+++ Supplied records +++
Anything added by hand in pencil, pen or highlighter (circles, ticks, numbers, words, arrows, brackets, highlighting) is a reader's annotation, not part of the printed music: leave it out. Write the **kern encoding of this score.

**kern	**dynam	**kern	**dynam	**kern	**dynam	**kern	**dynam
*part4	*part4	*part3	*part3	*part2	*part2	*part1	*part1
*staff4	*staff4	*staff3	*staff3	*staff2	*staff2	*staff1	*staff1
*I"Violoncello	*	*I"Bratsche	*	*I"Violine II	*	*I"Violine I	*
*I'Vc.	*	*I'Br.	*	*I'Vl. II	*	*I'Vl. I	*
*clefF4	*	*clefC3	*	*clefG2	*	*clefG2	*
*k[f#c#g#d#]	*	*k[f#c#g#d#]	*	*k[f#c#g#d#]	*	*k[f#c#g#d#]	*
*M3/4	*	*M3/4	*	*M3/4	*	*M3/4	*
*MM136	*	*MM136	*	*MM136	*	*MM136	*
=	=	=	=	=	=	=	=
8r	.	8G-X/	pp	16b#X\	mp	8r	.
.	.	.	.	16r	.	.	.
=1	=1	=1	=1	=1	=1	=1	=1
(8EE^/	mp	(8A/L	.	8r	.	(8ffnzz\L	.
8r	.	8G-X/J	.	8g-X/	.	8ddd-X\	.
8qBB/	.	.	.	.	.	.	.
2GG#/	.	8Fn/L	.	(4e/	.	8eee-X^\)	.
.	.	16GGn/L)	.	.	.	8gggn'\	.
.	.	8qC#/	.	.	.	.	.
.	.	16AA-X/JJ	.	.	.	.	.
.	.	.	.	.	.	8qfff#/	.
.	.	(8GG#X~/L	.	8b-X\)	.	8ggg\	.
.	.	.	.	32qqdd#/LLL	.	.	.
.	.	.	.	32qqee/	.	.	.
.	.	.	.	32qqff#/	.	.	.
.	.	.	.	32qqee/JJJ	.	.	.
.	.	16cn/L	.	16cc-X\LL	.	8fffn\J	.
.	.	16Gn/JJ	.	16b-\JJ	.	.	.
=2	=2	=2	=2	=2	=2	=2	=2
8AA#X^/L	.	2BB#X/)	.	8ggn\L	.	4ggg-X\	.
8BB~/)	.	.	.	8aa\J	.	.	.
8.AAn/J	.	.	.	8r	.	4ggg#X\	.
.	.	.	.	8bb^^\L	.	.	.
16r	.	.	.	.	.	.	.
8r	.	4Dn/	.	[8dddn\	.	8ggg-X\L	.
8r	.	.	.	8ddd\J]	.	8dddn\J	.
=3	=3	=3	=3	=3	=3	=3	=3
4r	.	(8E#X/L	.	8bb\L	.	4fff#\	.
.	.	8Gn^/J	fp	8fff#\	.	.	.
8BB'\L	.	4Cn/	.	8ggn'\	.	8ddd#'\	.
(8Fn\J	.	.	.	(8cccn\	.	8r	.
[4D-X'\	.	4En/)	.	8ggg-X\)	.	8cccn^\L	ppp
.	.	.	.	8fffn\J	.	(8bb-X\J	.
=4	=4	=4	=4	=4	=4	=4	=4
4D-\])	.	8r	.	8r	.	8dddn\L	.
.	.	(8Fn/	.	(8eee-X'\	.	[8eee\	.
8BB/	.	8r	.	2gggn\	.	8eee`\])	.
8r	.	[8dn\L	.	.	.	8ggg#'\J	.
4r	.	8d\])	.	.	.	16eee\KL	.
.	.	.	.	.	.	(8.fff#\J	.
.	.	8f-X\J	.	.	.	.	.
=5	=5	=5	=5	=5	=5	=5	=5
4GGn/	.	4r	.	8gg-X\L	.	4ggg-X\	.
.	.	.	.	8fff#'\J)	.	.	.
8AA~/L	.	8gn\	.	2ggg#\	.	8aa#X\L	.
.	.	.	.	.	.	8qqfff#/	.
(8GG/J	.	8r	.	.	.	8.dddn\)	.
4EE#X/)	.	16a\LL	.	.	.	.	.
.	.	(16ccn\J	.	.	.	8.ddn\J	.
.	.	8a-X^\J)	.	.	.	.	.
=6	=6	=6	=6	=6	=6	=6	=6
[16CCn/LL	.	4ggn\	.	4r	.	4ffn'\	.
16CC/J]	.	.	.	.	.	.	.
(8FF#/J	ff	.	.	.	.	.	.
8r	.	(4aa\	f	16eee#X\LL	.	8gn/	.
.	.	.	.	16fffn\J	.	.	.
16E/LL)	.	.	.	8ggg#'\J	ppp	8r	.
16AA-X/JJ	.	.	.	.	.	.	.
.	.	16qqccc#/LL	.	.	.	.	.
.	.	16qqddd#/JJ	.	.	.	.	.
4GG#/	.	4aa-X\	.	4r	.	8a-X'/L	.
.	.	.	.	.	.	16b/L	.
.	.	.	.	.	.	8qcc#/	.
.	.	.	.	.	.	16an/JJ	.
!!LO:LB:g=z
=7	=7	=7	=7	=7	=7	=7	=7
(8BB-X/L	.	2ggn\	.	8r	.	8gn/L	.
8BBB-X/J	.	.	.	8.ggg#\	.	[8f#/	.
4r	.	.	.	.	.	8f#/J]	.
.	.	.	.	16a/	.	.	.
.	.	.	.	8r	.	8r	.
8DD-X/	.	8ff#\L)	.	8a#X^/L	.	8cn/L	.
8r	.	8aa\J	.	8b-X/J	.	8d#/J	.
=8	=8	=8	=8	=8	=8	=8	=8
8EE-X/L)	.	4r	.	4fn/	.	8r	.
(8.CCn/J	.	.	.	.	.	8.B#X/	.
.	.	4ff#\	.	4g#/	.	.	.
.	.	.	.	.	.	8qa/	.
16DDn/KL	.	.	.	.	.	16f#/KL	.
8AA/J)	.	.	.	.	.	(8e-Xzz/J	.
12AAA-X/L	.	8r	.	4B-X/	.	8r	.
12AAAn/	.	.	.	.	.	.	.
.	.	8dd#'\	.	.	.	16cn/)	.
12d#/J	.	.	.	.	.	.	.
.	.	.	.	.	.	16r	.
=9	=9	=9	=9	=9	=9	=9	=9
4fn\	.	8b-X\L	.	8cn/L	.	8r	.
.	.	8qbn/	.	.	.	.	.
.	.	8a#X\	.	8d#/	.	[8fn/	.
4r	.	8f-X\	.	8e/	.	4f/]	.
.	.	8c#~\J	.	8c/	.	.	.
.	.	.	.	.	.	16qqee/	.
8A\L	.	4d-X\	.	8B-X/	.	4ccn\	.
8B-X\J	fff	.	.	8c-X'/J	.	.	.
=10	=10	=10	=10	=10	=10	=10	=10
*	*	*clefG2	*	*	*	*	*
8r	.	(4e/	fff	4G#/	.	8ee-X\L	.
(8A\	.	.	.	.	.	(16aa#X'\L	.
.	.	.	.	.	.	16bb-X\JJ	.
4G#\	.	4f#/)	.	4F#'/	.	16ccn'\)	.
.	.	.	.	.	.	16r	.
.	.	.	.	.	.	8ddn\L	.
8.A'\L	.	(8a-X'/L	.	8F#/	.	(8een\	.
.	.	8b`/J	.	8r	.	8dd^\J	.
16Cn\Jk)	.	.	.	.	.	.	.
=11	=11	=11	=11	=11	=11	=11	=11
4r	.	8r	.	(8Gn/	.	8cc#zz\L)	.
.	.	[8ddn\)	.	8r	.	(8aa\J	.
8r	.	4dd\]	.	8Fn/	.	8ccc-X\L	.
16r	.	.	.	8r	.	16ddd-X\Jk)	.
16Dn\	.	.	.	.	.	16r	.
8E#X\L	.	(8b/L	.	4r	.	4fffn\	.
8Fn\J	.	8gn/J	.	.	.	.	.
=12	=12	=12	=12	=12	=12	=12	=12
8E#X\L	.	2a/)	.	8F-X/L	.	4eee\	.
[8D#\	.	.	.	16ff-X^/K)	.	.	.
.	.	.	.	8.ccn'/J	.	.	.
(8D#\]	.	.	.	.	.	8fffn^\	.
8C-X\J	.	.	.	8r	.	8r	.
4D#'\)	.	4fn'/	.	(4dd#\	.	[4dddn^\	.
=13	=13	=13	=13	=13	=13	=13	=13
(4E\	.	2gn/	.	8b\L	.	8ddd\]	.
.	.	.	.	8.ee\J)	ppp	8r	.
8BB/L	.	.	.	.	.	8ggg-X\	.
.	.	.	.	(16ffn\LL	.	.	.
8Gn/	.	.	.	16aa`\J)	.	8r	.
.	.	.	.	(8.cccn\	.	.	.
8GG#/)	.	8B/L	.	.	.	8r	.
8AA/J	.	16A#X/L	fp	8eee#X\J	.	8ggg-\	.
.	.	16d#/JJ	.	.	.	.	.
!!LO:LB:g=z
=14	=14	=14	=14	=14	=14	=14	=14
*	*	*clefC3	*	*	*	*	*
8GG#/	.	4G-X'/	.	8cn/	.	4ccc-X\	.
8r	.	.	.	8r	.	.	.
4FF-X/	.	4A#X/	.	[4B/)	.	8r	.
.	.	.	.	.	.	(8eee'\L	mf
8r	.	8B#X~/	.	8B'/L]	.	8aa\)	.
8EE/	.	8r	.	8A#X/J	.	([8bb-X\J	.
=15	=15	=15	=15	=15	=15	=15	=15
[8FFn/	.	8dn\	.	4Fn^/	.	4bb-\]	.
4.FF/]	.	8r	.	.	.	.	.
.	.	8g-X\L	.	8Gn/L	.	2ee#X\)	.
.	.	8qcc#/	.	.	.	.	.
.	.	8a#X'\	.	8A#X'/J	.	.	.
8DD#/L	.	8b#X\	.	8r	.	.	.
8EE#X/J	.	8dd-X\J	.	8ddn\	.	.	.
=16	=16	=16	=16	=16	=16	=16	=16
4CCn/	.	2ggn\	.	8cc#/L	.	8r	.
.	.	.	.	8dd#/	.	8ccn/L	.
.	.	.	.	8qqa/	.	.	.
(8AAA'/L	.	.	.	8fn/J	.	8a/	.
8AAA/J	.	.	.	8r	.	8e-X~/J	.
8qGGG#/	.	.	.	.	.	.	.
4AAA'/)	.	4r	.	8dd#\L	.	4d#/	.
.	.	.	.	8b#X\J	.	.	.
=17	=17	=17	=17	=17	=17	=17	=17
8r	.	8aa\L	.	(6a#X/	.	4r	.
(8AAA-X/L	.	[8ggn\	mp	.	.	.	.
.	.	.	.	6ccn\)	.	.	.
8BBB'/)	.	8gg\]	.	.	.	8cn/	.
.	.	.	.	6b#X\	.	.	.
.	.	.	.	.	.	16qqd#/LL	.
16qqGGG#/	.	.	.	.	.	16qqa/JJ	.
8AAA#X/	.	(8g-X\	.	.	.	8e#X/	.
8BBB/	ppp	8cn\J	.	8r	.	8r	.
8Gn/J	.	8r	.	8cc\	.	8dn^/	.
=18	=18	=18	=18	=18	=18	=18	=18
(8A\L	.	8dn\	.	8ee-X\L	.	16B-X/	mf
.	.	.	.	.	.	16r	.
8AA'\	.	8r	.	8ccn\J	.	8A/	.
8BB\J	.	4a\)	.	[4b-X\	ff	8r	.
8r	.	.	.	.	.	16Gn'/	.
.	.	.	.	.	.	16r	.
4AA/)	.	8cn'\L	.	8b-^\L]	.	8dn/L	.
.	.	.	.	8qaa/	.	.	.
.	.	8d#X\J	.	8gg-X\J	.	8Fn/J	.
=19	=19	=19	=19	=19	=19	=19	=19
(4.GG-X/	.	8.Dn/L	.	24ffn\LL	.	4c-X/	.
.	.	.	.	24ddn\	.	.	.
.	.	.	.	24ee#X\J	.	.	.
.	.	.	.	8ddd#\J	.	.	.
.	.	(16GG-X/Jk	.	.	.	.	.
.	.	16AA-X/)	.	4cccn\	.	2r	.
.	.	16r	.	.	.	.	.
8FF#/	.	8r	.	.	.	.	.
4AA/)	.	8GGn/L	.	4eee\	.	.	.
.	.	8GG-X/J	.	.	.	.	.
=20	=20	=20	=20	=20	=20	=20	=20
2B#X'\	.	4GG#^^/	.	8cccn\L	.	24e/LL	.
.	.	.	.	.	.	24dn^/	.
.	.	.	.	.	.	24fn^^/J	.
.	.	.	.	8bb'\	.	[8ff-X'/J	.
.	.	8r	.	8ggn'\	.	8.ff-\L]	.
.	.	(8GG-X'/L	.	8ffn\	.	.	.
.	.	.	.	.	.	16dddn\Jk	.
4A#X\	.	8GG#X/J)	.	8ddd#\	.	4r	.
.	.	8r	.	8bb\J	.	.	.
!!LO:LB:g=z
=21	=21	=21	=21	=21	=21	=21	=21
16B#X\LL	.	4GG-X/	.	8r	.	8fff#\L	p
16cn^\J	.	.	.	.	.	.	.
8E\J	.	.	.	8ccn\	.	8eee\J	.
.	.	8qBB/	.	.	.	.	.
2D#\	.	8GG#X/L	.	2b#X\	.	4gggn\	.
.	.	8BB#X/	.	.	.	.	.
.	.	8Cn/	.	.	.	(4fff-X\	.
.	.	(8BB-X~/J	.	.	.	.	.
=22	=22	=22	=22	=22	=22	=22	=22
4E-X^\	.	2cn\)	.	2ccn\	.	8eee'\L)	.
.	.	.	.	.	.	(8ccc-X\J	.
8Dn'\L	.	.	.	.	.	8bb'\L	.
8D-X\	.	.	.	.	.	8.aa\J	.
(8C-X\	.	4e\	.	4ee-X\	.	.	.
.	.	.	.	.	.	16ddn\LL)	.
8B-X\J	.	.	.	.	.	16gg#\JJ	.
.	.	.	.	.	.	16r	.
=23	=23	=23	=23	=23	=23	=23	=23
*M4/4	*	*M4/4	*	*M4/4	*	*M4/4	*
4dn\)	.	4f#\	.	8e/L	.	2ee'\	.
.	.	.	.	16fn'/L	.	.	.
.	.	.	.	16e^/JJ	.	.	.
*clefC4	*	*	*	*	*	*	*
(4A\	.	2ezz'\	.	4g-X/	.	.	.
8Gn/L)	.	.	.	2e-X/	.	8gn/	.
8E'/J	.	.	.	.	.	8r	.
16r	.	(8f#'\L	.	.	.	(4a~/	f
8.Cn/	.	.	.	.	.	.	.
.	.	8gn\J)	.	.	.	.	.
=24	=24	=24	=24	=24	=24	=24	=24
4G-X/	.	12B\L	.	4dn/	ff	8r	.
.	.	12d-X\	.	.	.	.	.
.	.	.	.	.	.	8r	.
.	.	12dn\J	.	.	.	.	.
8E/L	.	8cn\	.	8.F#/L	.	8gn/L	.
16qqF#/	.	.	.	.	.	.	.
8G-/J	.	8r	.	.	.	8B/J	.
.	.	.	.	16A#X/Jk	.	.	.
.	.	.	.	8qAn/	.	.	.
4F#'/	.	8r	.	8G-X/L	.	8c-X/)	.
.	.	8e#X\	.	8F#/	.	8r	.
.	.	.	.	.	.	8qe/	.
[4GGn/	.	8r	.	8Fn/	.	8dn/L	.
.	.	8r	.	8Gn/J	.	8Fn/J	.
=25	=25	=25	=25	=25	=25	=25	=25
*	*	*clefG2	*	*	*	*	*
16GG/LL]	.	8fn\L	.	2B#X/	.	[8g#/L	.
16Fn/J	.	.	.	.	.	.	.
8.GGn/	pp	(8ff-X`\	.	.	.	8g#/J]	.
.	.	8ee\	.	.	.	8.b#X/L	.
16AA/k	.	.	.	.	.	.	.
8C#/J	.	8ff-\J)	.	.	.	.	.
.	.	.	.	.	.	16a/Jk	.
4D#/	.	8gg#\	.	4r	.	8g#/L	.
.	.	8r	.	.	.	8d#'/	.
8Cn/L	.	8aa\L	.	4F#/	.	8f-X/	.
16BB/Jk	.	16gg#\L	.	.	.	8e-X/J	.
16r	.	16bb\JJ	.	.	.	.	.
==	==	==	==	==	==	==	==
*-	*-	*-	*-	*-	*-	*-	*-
+++
- **Given task**
List every line of the data above that contains the string "kern".

- **Expected answer**
Anything added by hand in pencil, pen or highlighter (circles, ticks, numbers, words, arrows, brackets, highlighting) is a reader's annotation, not part of the printed music: leave it out. Write the **kern encoding of this score.
**kern	**dynam	**kern	**dynam	**kern	**dynam	**kern	**dynam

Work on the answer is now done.